Exercise details:
The reply should hold every line of the data below, unchanged, and none of the pictures.

====== Exercise data ======

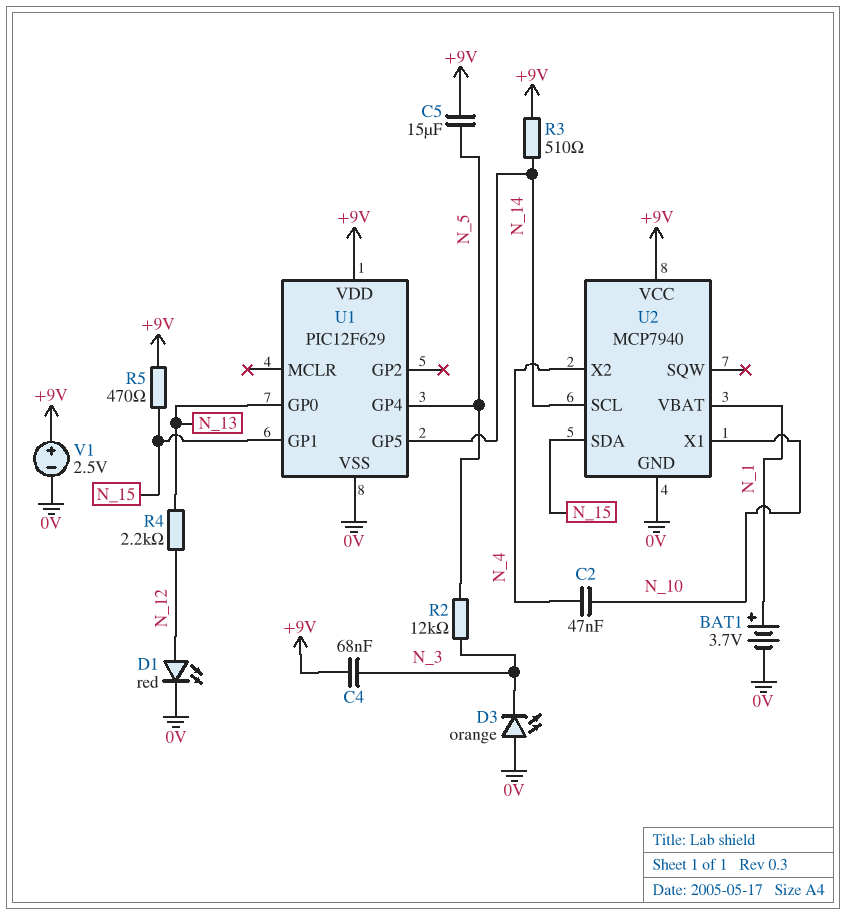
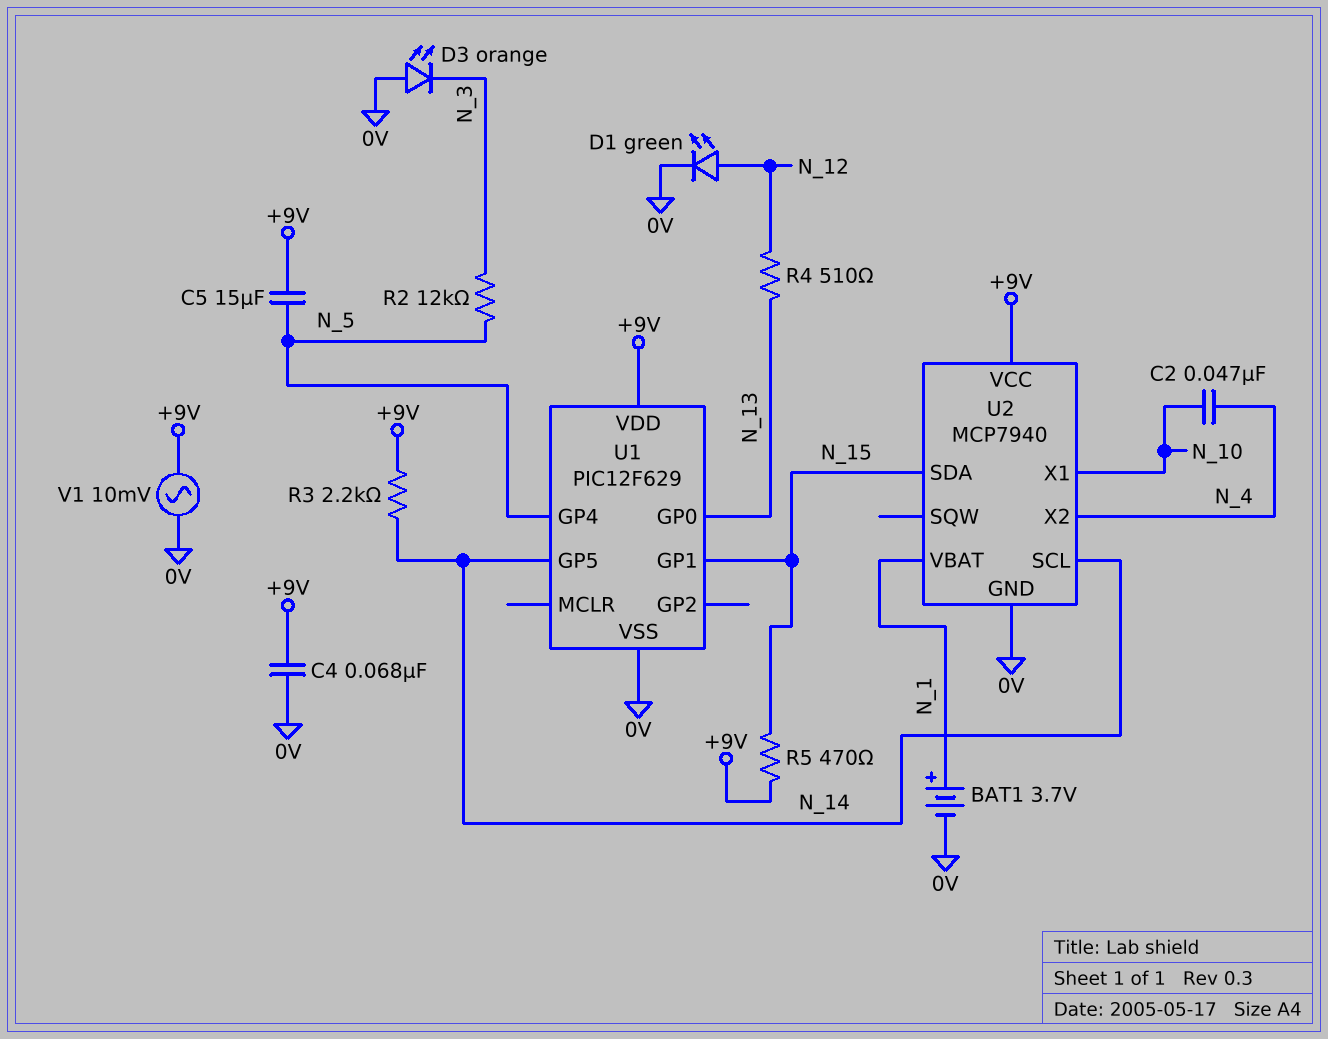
C4: 68nF (+9V, N_3) -> 68nF (+9V, 0V)
D1: LED red (A N_12, K 0V) -> LED green (A N_12, K 0V)
R3: 510 (+9V, N_14) -> 2.2k (+9V, N_14)
R4: 2.2k (N_12, N_13) -> 510 (N_12, N_13)
V1: 2.5V (plus +9V, minus 0V) -> AC 10mV (+9V, 0V)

======

Solution for this task:
C4: 68nF (+9V, N_3) -> 68nF (+9V, 0V)
D1: LED red (A N_12, K 0V) -> LED green (A N_12, K 0V)
R3: 510 (+9V, N_14) -> 2.2k (+9V, N_14)
R4: 2.2k (N_12, N_13) -> 510 (N_12, N_13)
V1: 2.5V (plus +9V, minus 0V) -> AC 10mV (+9V, 0V)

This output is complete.